(MATERIALS PROVIDED)
------
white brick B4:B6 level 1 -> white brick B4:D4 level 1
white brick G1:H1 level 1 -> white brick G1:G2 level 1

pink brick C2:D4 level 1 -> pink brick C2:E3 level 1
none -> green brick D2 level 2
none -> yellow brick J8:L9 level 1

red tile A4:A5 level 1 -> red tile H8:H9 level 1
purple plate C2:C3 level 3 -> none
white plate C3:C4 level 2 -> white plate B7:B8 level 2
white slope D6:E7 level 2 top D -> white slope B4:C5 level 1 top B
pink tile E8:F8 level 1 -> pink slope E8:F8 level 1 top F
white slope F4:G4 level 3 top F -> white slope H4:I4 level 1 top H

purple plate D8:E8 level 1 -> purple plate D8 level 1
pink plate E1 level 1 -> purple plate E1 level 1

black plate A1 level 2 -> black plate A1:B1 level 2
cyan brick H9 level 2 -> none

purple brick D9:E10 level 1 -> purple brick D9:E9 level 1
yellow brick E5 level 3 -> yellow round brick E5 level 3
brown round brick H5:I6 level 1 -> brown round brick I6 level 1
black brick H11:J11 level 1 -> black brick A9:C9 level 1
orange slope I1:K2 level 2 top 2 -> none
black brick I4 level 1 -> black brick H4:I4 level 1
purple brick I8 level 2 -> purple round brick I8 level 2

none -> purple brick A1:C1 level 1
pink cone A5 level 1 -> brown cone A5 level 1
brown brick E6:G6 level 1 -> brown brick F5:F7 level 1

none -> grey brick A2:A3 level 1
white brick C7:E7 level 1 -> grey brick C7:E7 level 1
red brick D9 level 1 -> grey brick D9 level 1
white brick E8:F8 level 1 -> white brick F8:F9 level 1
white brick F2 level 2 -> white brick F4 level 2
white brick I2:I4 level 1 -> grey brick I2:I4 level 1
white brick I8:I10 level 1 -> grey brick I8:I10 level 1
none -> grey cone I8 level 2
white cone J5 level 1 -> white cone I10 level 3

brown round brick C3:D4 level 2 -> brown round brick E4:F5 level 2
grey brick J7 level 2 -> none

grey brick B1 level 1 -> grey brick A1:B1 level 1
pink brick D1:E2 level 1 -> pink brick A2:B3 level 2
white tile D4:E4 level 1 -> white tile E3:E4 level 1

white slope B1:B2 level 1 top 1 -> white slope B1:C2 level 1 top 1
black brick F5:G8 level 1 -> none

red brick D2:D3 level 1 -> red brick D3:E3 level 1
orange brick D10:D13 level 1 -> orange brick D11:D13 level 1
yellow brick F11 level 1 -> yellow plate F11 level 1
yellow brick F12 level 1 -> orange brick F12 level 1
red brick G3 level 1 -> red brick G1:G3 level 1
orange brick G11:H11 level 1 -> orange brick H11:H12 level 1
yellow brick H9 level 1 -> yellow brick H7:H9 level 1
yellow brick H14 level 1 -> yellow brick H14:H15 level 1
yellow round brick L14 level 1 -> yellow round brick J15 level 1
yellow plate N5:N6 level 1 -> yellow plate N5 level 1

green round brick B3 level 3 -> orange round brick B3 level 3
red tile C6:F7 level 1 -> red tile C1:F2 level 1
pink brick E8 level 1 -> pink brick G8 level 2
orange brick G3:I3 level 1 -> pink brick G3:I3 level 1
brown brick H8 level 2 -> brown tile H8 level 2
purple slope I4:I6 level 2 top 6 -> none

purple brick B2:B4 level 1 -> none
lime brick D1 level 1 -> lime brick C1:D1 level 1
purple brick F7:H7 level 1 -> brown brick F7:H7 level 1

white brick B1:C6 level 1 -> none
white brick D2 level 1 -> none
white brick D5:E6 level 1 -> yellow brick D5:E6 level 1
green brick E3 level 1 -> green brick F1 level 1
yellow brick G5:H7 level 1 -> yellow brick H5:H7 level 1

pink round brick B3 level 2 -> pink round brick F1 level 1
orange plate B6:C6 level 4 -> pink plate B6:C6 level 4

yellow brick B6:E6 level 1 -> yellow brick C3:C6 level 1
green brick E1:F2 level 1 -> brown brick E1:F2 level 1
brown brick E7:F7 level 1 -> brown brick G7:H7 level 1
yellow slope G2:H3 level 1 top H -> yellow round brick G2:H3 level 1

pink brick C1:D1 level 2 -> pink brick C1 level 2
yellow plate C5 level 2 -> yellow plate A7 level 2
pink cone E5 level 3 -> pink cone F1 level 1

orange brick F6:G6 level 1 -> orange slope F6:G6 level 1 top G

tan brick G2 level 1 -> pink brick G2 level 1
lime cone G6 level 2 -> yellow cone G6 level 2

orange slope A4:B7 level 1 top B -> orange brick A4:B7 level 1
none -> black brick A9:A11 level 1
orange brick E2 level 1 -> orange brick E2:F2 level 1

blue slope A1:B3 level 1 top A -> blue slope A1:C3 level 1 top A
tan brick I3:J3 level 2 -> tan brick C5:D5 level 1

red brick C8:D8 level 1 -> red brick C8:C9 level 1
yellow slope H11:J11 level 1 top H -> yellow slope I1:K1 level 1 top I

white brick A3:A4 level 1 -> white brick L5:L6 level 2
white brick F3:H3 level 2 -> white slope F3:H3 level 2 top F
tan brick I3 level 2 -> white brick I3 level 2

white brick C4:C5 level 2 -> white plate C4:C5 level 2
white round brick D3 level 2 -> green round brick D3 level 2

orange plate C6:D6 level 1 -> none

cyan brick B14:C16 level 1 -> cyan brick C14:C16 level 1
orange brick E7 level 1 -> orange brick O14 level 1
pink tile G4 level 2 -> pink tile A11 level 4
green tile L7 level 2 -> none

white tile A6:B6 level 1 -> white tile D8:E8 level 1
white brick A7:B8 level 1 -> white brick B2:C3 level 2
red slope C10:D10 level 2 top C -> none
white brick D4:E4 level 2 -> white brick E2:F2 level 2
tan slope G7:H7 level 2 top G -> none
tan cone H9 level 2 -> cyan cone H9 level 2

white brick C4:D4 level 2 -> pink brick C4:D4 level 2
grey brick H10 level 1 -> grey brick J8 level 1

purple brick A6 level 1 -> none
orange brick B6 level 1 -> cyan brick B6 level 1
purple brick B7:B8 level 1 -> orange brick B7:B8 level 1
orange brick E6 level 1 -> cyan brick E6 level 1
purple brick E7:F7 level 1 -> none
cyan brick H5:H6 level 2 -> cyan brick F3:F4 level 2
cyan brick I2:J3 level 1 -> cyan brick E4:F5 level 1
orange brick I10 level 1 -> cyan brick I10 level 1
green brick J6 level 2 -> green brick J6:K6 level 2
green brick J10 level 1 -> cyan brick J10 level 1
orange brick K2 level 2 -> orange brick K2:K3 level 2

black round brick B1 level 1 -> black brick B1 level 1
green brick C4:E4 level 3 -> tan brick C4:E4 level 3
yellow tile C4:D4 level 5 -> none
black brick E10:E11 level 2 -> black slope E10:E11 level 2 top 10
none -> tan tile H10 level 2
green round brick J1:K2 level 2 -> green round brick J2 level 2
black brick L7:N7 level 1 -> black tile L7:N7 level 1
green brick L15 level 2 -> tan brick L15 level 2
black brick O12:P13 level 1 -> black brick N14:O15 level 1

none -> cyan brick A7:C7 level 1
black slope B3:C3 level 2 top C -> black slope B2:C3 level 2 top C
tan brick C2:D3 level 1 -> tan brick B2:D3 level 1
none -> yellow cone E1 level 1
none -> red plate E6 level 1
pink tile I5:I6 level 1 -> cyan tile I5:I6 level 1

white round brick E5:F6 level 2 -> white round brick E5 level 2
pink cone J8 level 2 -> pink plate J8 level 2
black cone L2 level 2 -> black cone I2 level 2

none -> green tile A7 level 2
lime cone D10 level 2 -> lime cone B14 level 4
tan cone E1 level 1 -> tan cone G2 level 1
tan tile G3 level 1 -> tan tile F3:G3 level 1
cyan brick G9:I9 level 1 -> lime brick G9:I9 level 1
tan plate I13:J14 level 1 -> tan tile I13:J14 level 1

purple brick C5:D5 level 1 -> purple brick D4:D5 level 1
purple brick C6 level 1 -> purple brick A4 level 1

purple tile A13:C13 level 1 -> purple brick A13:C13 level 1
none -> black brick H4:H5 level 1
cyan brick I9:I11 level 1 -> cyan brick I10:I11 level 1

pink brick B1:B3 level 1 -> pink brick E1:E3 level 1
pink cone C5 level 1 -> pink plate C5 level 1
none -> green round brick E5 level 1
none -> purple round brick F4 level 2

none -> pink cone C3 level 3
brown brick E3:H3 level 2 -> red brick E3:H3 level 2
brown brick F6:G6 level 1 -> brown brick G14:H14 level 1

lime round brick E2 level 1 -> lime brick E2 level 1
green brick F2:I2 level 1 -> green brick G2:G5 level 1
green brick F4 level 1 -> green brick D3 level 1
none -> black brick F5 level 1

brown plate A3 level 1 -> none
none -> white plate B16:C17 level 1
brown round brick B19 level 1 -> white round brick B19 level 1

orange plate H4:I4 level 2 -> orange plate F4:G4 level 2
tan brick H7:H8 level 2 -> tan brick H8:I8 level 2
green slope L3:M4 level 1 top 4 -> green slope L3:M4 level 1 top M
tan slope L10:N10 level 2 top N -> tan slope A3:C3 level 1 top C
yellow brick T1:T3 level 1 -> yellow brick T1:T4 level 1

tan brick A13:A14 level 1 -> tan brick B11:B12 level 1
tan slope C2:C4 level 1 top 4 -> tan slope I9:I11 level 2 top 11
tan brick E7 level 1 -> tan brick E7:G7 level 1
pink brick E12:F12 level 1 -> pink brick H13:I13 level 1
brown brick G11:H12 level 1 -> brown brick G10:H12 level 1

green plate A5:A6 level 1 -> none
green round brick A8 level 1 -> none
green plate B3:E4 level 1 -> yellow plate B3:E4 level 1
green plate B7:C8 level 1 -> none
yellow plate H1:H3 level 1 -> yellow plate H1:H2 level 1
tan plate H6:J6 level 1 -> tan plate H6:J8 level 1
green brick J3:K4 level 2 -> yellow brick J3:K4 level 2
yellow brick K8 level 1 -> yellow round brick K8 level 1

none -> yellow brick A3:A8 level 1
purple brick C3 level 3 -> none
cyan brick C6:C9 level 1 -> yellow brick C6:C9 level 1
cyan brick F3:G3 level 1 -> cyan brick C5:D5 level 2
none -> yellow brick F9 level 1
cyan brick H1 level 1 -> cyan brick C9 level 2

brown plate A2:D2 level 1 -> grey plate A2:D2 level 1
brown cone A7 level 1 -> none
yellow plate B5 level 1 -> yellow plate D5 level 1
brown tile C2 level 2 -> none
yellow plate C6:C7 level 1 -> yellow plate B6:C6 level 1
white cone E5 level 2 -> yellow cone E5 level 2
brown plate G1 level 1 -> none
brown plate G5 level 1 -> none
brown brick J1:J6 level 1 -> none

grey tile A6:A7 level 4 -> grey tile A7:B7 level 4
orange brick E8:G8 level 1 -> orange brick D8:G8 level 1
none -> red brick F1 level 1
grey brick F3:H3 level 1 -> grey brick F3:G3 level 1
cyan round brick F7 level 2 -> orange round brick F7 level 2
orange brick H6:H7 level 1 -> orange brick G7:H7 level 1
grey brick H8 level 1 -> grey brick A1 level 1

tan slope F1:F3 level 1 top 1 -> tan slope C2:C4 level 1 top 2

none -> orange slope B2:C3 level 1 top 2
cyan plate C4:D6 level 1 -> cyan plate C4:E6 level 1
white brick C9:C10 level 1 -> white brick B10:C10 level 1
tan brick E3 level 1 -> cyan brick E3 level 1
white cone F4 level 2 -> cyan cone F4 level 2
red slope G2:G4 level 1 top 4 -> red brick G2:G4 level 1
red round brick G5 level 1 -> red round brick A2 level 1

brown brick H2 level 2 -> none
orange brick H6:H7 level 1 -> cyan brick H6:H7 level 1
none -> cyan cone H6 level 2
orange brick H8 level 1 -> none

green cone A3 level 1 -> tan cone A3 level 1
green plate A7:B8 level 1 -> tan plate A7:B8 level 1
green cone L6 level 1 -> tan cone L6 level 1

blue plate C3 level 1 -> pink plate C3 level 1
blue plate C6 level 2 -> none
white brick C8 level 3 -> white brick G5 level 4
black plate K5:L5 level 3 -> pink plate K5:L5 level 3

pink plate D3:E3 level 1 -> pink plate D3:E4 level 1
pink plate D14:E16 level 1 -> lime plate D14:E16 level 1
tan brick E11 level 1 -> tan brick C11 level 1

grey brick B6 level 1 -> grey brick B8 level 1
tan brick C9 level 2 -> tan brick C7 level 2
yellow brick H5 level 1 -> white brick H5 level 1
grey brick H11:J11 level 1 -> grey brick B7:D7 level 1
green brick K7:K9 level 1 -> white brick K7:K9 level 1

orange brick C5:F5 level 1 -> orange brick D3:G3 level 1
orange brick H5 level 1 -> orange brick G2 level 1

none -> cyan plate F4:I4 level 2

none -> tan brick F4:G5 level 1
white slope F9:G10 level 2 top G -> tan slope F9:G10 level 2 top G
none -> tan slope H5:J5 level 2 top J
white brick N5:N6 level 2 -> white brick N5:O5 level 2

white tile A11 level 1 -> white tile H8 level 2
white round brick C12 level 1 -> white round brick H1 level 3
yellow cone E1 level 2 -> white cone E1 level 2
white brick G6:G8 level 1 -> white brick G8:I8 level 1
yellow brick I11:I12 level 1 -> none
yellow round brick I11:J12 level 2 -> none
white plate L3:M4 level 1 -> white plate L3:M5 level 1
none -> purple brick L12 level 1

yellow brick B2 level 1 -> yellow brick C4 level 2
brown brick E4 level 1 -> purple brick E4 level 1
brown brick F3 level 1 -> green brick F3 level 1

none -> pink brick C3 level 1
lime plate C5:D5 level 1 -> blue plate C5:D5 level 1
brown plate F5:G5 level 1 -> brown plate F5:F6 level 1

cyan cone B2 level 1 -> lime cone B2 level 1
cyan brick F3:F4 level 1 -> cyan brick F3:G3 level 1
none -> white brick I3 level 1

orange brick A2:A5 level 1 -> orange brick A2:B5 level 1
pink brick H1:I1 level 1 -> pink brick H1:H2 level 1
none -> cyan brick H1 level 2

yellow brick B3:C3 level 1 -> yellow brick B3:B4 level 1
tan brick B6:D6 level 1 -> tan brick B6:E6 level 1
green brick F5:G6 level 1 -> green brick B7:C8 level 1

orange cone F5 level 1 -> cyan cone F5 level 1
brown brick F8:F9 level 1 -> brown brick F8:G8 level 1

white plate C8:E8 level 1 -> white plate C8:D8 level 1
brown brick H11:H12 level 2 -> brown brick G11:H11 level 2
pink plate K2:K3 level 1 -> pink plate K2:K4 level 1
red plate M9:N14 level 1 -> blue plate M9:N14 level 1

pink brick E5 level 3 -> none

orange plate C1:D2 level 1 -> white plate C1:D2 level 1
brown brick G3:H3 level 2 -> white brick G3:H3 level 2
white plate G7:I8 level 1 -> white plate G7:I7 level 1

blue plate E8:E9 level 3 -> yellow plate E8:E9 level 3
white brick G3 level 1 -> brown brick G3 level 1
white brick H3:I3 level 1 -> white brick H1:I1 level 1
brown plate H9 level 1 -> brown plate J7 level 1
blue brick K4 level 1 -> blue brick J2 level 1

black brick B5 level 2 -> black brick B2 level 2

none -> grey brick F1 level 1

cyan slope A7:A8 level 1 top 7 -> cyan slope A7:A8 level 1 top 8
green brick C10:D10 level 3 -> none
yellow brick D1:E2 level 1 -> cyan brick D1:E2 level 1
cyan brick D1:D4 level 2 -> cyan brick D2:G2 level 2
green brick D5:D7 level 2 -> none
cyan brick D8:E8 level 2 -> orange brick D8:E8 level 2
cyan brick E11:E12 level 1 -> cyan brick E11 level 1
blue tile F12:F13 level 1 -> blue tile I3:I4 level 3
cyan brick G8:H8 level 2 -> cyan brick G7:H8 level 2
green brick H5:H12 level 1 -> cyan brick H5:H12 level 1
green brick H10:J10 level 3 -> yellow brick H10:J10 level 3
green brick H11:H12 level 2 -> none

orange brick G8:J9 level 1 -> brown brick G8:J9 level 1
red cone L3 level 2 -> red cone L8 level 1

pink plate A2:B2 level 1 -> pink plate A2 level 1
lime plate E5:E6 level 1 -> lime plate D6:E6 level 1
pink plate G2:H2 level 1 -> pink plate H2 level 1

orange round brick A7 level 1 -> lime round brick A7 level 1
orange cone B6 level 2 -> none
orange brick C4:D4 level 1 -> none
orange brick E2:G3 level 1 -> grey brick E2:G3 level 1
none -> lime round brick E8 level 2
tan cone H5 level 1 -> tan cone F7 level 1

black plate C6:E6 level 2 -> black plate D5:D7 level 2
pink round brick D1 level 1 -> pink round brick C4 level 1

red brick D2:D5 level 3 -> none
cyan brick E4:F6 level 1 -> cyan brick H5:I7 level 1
------
(WHAT THE TASK REQUIRES) Repeat the entries above exactly, from the first line through the line containing "brown round brick H5:I6".

(REPLY)
white brick B4:B6 level 1 -> white brick B4:D4 level 1
white brick G1:H1 level 1 -> white brick G1:G2 level 1

pink brick C2:D4 level 1 -> pink brick C2:E3 level 1
none -> green brick D2 level 2
none -> yellow brick J8:L9 level 1

red tile A4:A5 level 1 -> red tile H8:H9 level 1
purple plate C2:C3 level 3 -> none
white plate C3:C4 level 2 -> white plate B7:B8 level 2
white slope D6:E7 level 2 top D -> white slope B4:C5 level 1 top B
pink tile E8:F8 level 1 -> pink slope E8:F8 level 1 top F
white slope F4:G4 level 3 top F -> white slope H4:I4 level 1 top H

purple plate D8:E8 level 1 -> purple plate D8 level 1
pink plate E1 level 1 -> purple plate E1 level 1

black plate A1 level 2 -> black plate A1:B1 level 2
cyan brick H9 level 2 -> none

purple brick D9:E10 level 1 -> purple brick D9:E9 level 1
yellow brick E5 level 3 -> yellow round brick E5 level 3
brown round brick H5:I6 level 1 -> brown round brick I6 level 1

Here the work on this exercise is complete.